#### Data
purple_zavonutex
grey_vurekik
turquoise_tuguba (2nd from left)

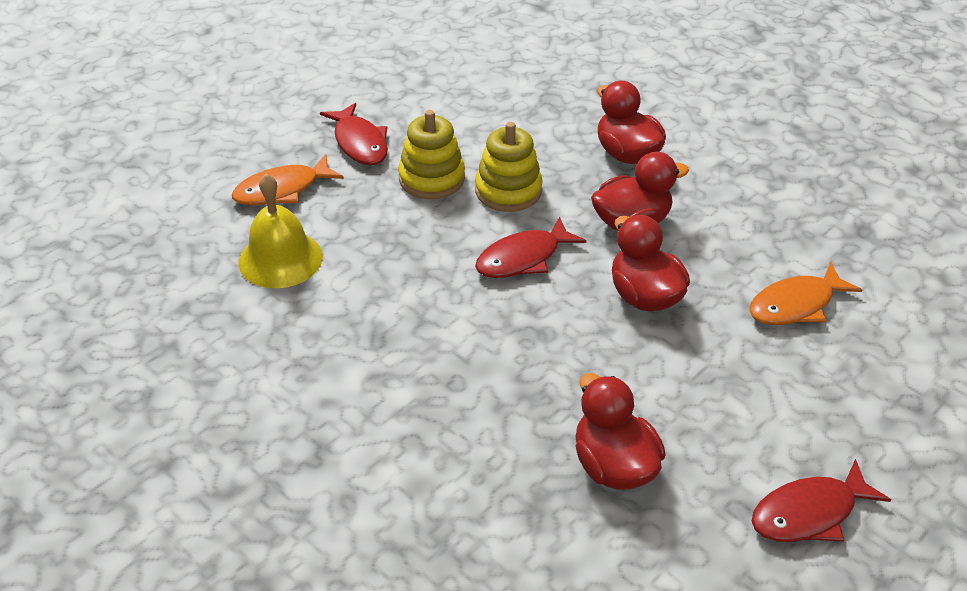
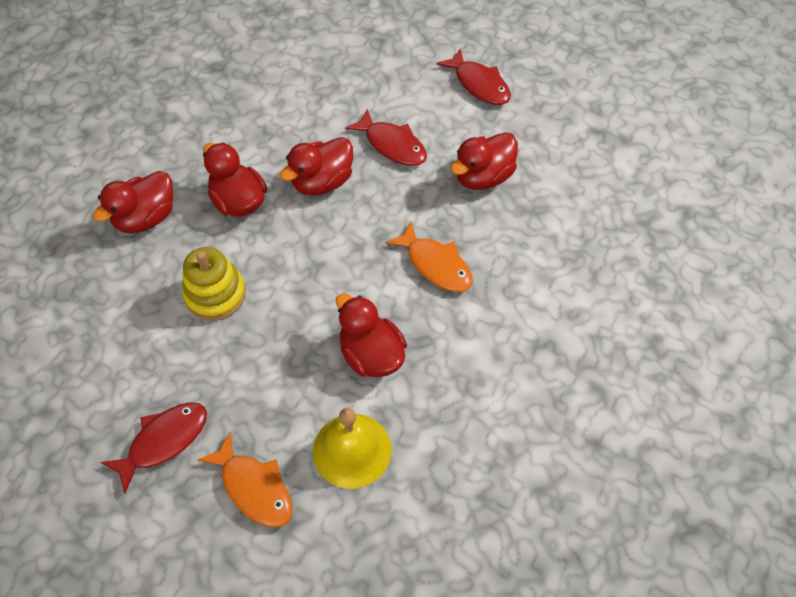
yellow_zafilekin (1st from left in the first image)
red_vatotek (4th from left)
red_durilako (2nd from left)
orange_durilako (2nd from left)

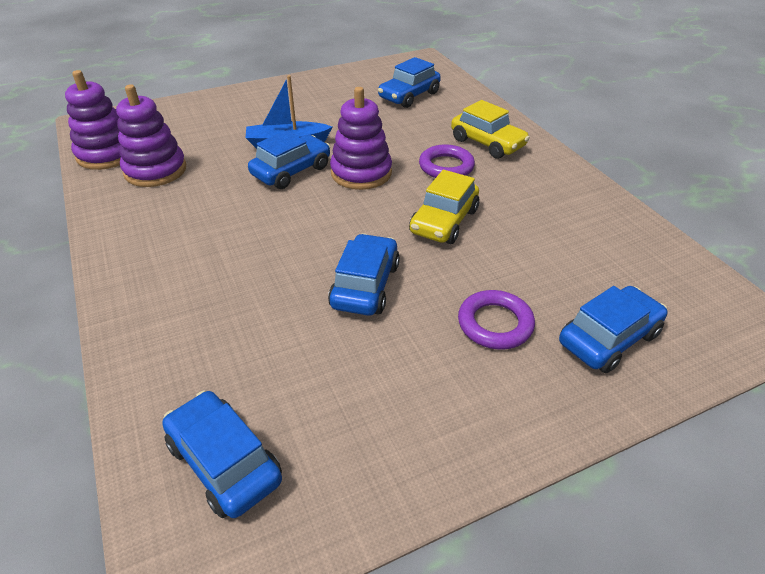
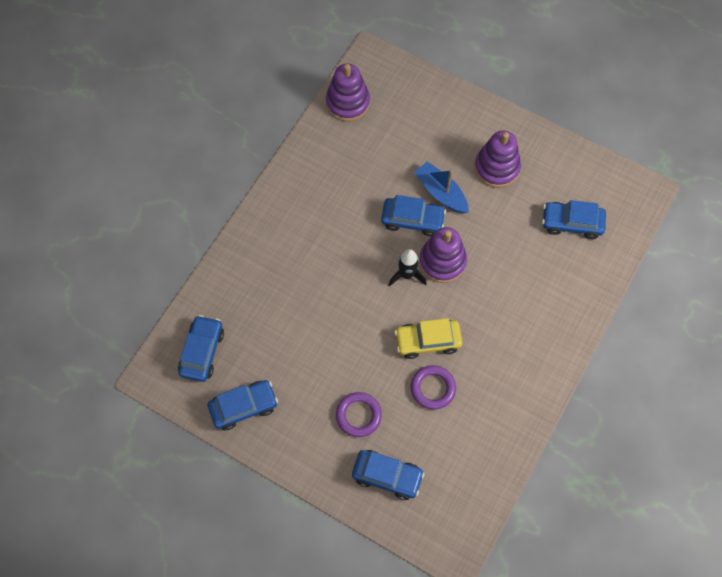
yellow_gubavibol (2nd from left in the first image)
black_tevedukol
purple_zafilekin (3rd from left)
blue_gubavibol (2nd from left)
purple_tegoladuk (2nd from left)

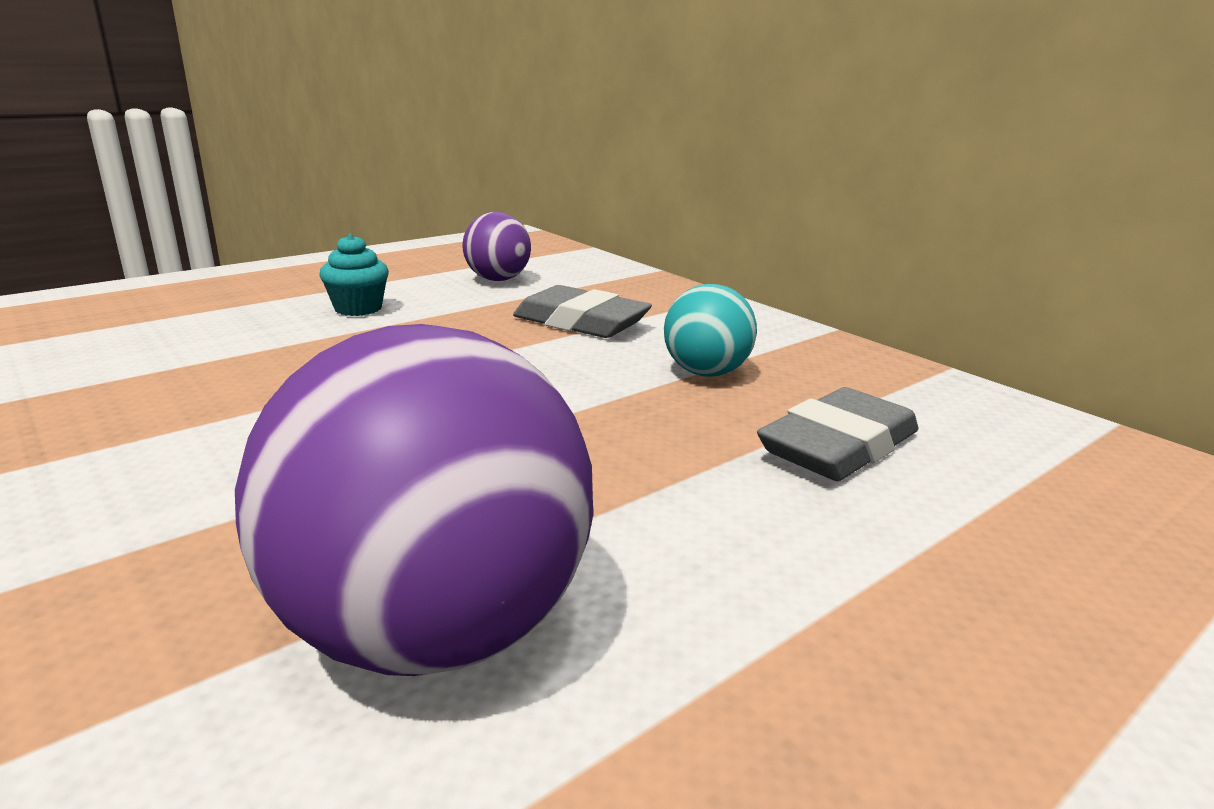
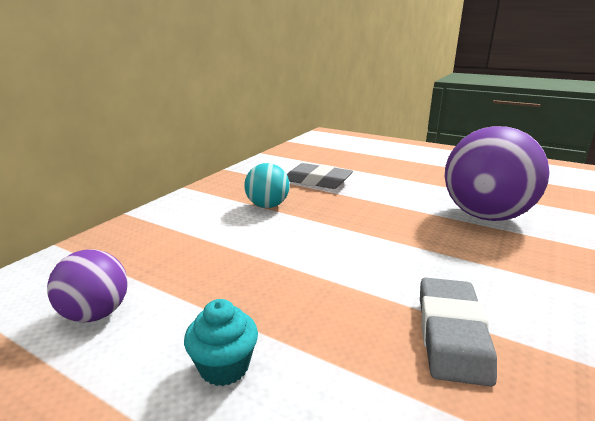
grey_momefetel (2nd from left)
########
**What to produce:** Word for word, reproduce all the data, but not the pictures.

**Written response:**
purple_zavonutex
grey_vurekik
turquoise_tuguba (2nd from left)

yellow_zafilekin (1st from left in the first image)
red_vatotek (4th from left)
red_durilako (2nd from left)
orange_durilako (2nd from left)

yellow_gubavibol (2nd from left in the first image)
black_tevedukol
purple_zafilekin (3rd from left)
blue_gubavibol (2nd from left)
purple_tegoladuk (2nd from left)

grey_momefetel (2nd from left)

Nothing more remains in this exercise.